[Collection entries]
....

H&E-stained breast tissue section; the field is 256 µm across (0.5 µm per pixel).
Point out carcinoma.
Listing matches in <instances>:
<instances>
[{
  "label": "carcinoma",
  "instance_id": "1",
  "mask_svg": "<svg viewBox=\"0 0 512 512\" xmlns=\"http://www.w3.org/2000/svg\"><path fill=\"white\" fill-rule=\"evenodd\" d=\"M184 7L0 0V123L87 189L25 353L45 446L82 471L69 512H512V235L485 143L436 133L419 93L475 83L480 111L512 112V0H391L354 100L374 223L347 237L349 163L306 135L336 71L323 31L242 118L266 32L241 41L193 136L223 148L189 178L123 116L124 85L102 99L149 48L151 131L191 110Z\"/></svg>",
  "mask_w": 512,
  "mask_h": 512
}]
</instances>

....

## Exercise goal
Reproduce the records above exactly as they appear.

## Output for this task
H&E-stained breast tissue section; the field is 256 µm across (0.5 µm per pixel).
Point out carcinoma.
Listing matches in <instances>:
<instances>
[{
  "label": "carcinoma",
  "instance_id": "1",
  "mask_svg": "<svg viewBox=\"0 0 512 512\" xmlns=\"http://www.w3.org/2000/svg\"><path fill=\"white\" fill-rule=\"evenodd\" d=\"M184 7L0 0V123L87 189L25 353L45 446L82 471L69 512H512V235L485 143L436 133L419 93L475 83L480 111L512 112V0H391L354 100L374 223L347 237L349 163L306 135L336 71L323 31L242 118L266 32L241 41L193 136L223 148L189 178L123 116L124 85L102 99L149 48L151 131L191 110Z\"/></svg>",
  "mask_w": 512,
  "mask_h": 512
}]
</instances>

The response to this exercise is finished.